> TASK INSTRUCTIONS
Everything in the records must be copied exactly except the pictures.
#### GIVEN RECORDS
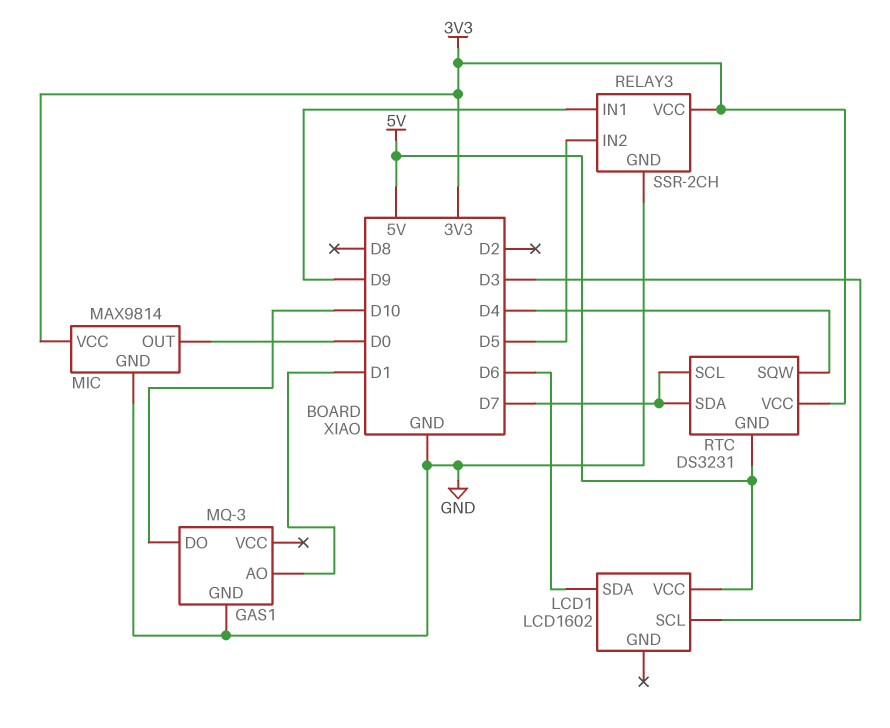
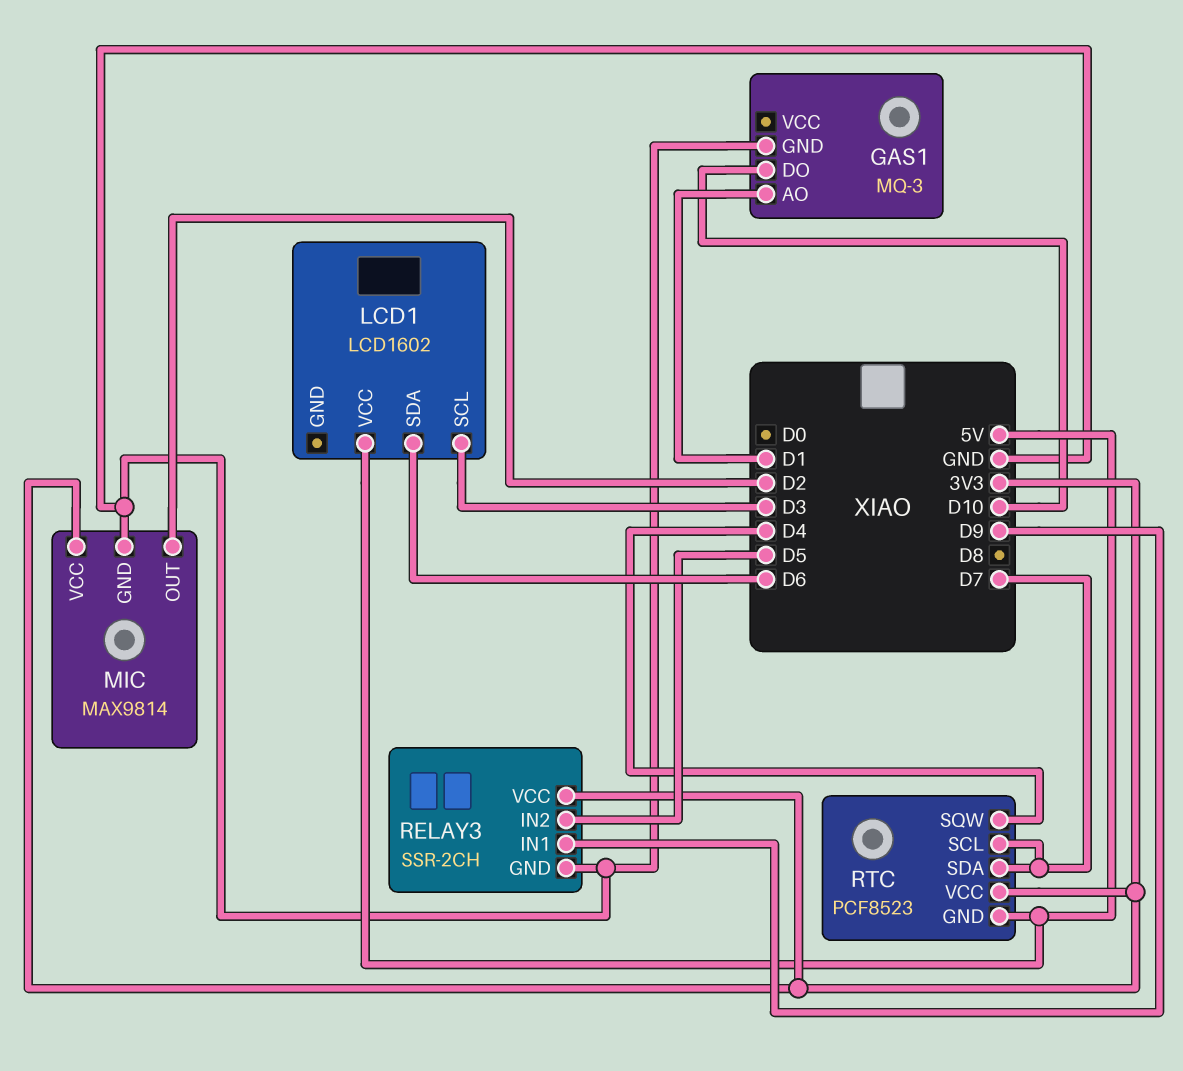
MIC pin OUT: D0 -> D2
RTC: DS3231 -> PCF8523

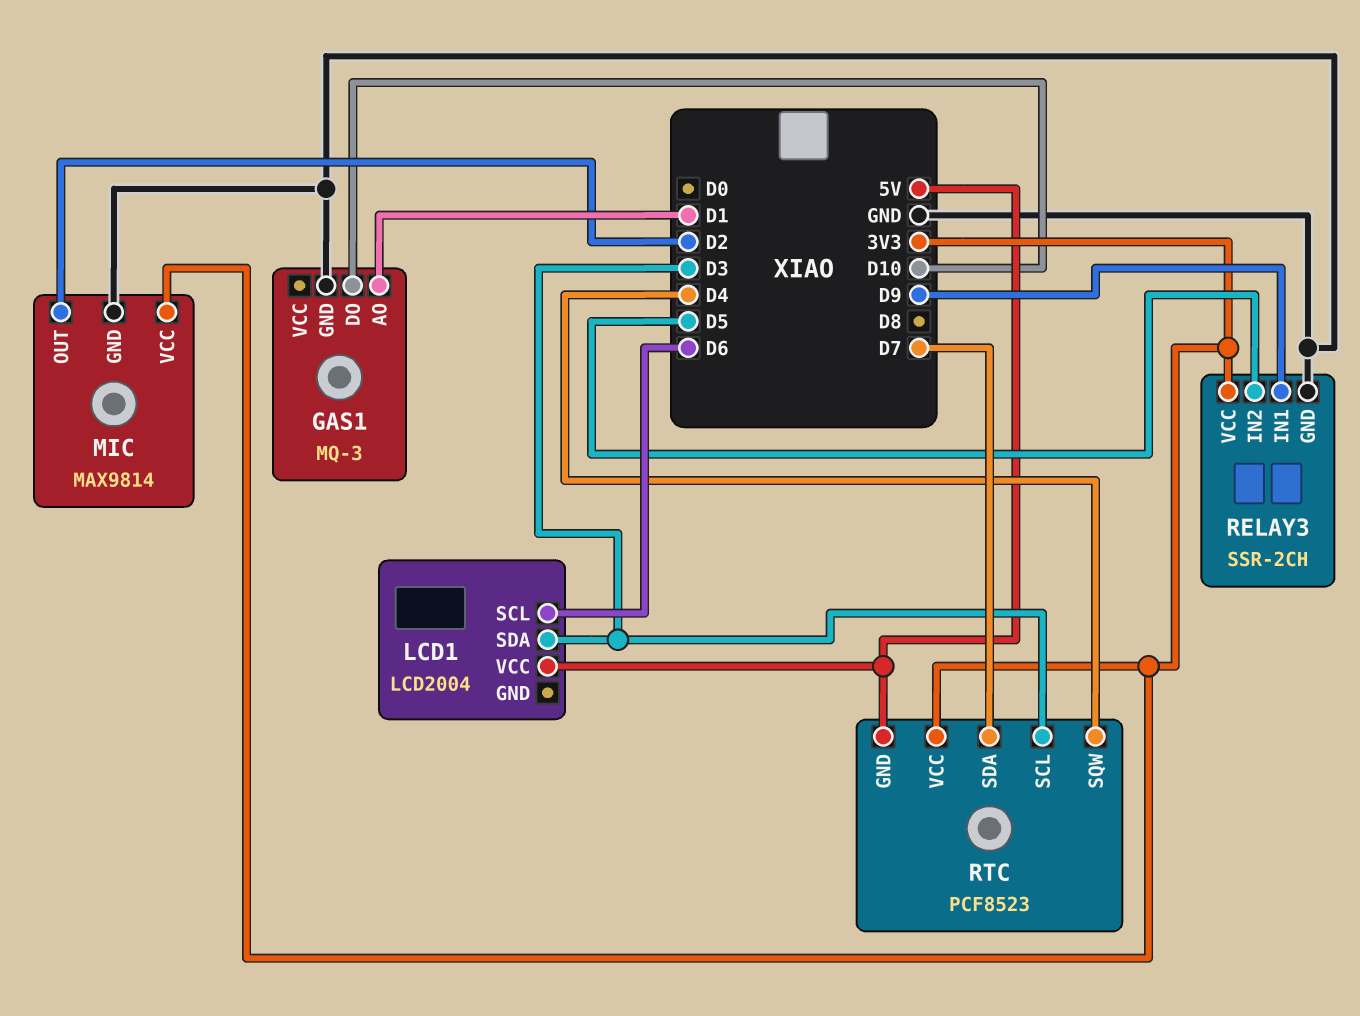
LCD1: LCD1602 -> LCD2004
LCD1 pin SCL: D3 -> D6
LCD1 pin SDA: D6 -> D3
RTC pin SCL: D7 -> D3

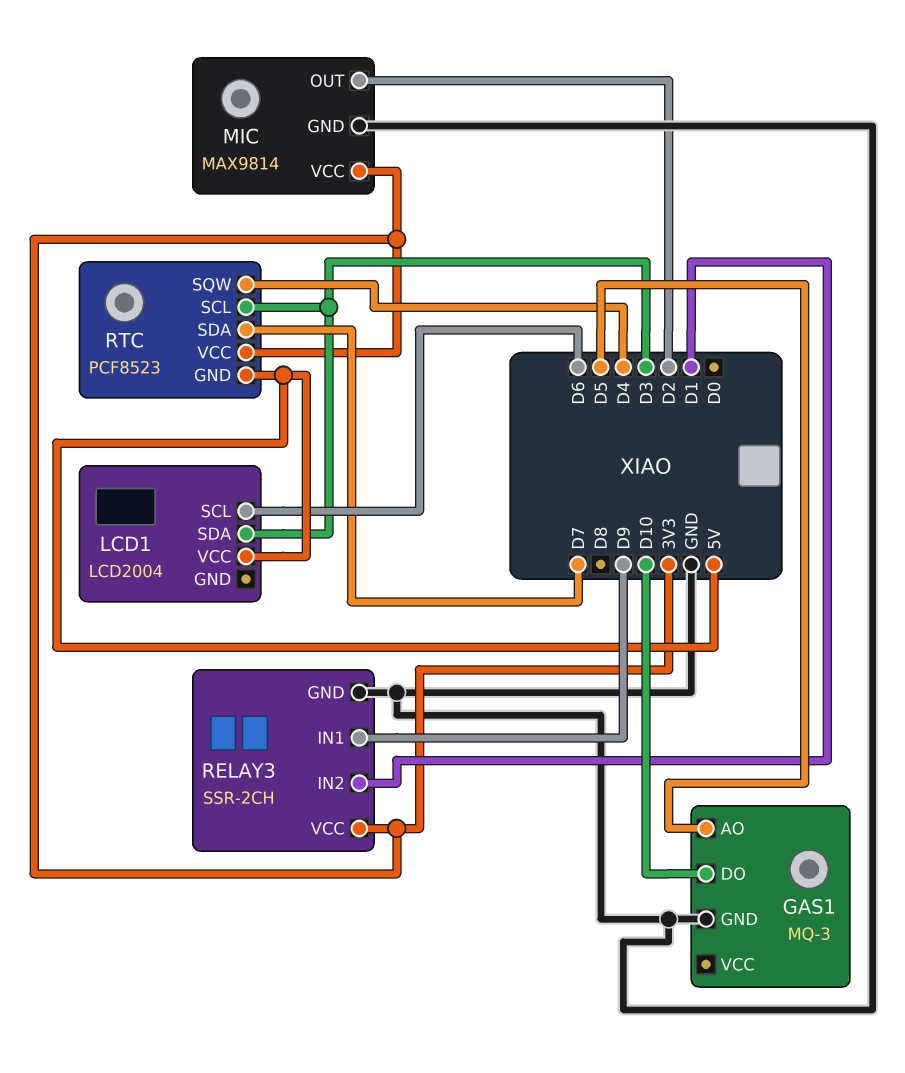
GAS1 pin AO: D1 -> D5
RELAY3 pin IN2: D5 -> D1

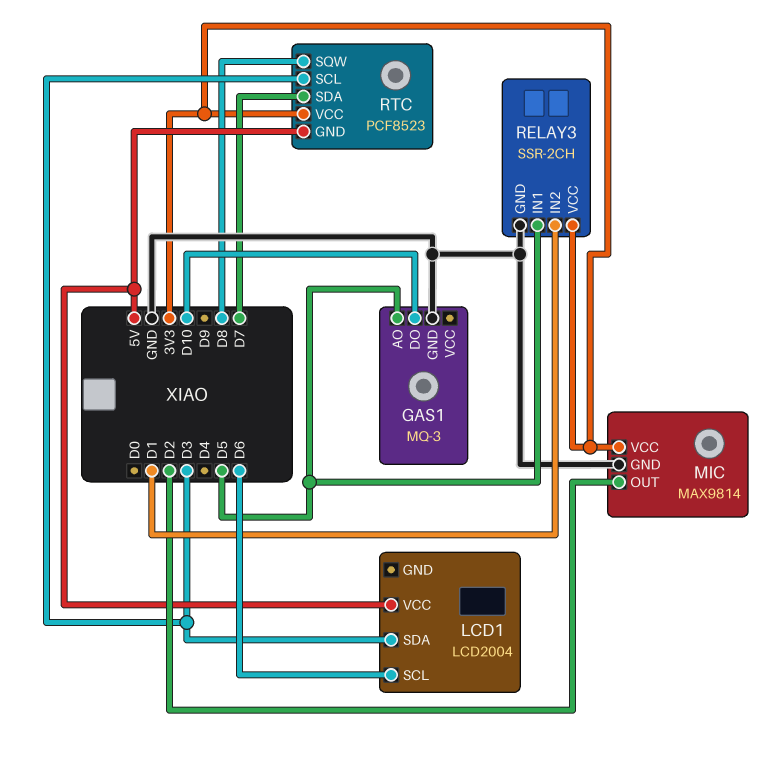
RELAY3 pin IN1: D9 -> D5
RTC pin SQW: D4 -> D8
########
> RESPONSE AREA
MIC pin OUT: D0 -> D2
RTC: DS3231 -> PCF8523

LCD1: LCD1602 -> LCD2004
LCD1 pin SCL: D3 -> D6
LCD1 pin SDA: D6 -> D3
RTC pin SCL: D7 -> D3

GAS1 pin AO: D1 -> D5
RELAY3 pin IN2: D5 -> D1

RELAY3 pin IN1: D9 -> D5
RTC pin SQW: D4 -> D8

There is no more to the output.